• _ABOUT THIS EXERCISE_
Give back only the lines in the records below from the one with "green boat: 0 -> 2" to the one with "yellow pot: 2 -> 0", both inclusive, word for word.

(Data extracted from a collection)
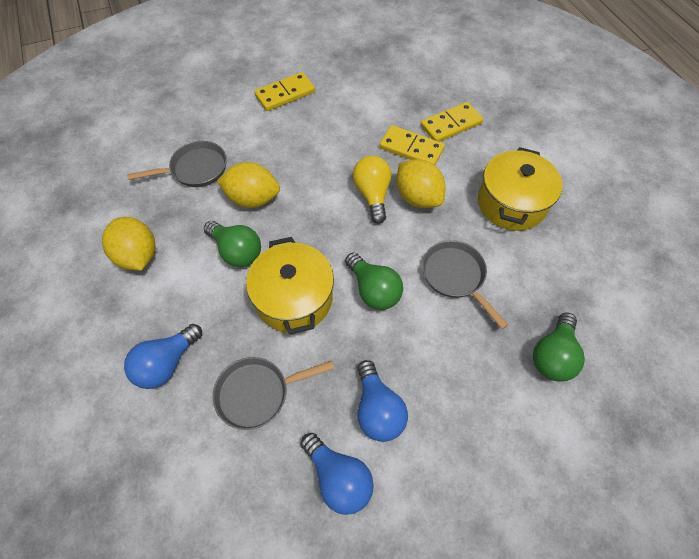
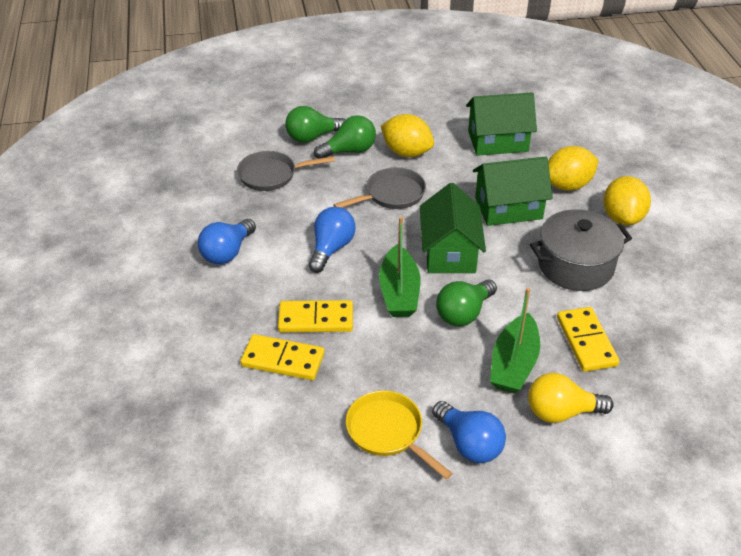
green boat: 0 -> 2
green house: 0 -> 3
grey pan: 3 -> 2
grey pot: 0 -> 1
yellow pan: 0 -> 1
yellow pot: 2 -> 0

--

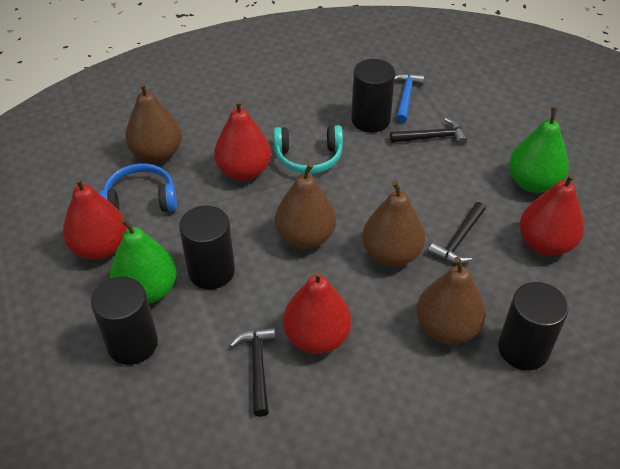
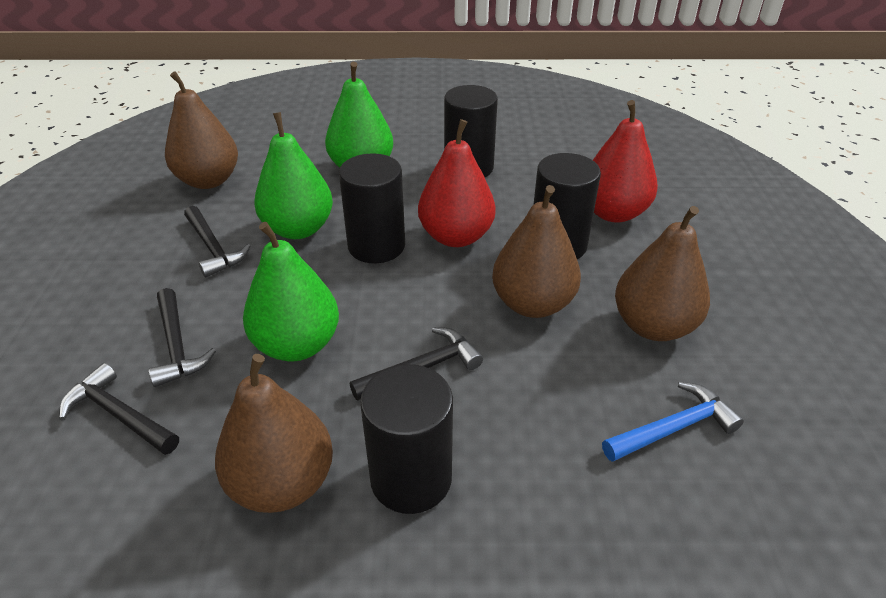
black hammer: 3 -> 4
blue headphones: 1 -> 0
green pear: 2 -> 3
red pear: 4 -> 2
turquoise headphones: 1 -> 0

• _PROBLEM SOLUTION_
green boat: 0 -> 2
green house: 0 -> 3
grey pan: 3 -> 2
grey pot: 0 -> 1
yellow pan: 0 -> 1
yellow pot: 2 -> 0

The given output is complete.